- **Problem statement**: With pictures left out, set down exactly the lines from the line containing "orange plate G4:G5" through the last line of the data.

- **Material provided**:
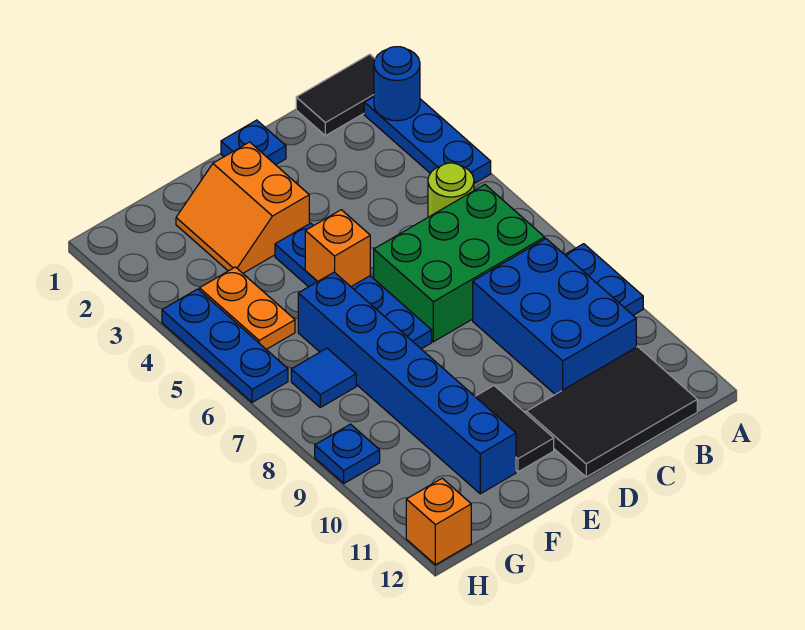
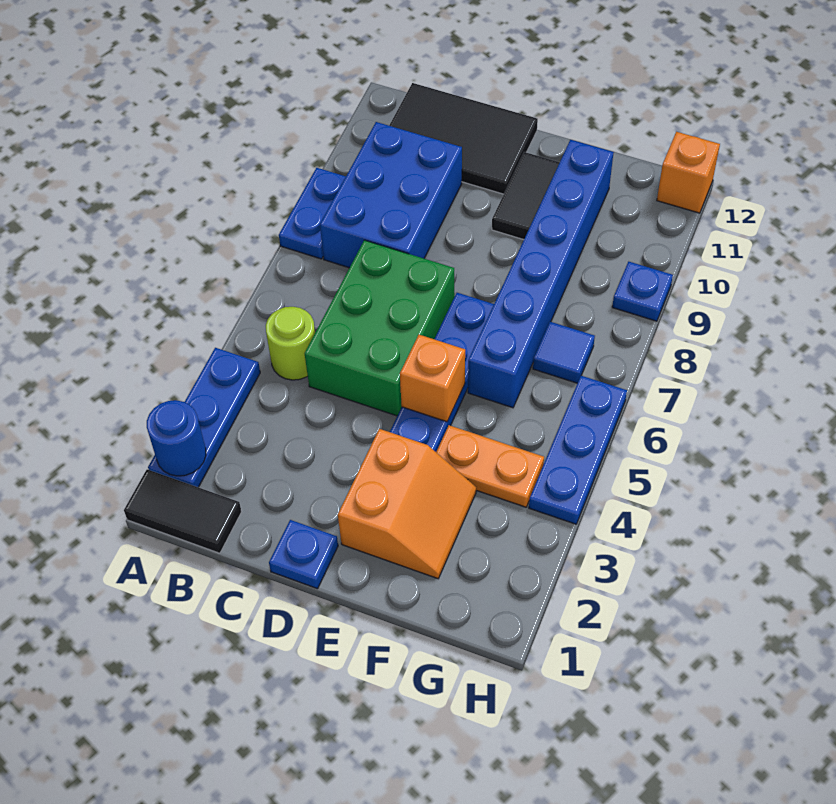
green brick B6:D7 level 1 -> green brick C5:D7 level 1
orange plate G4:G5 level 1 -> orange plate F4:G4 level 1

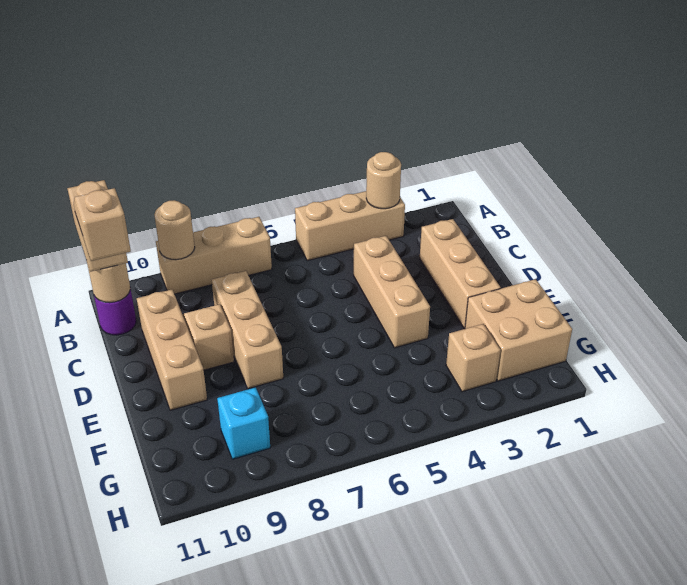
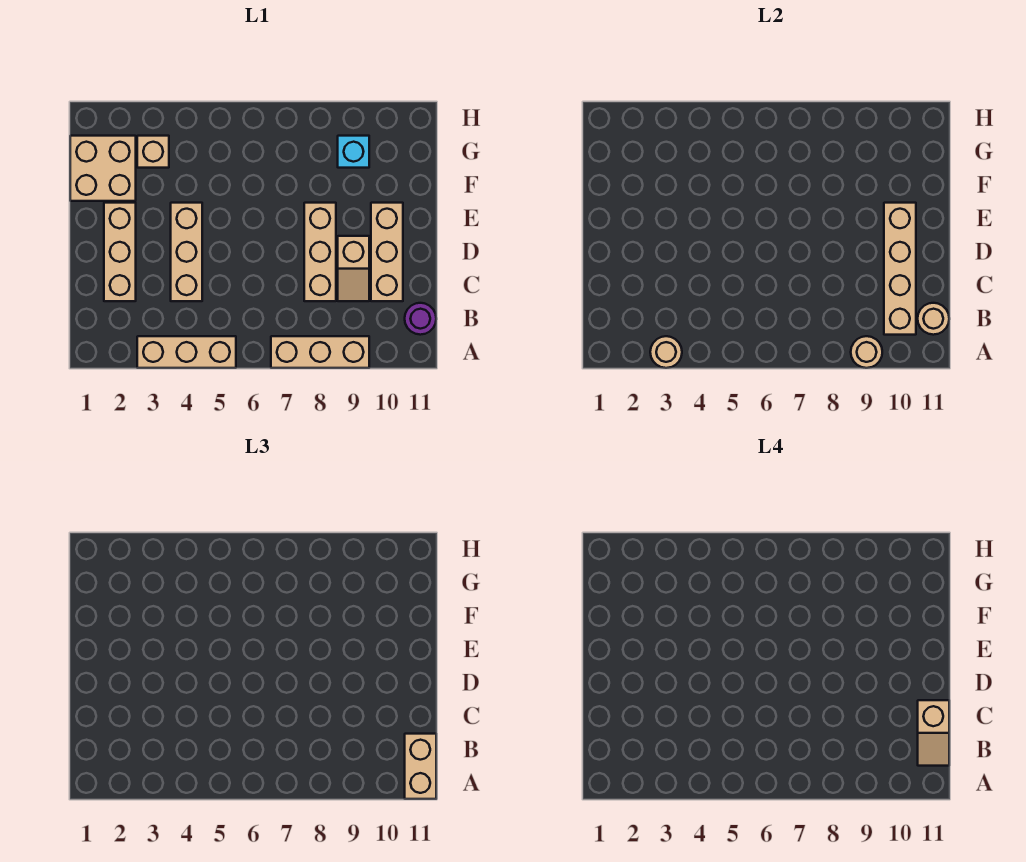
none -> tan brick B10:E10 level 2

- **Task response**:
orange plate G4:G5 level 1 -> orange plate F4:G4 level 1

none -> tan brick B10:E10 level 2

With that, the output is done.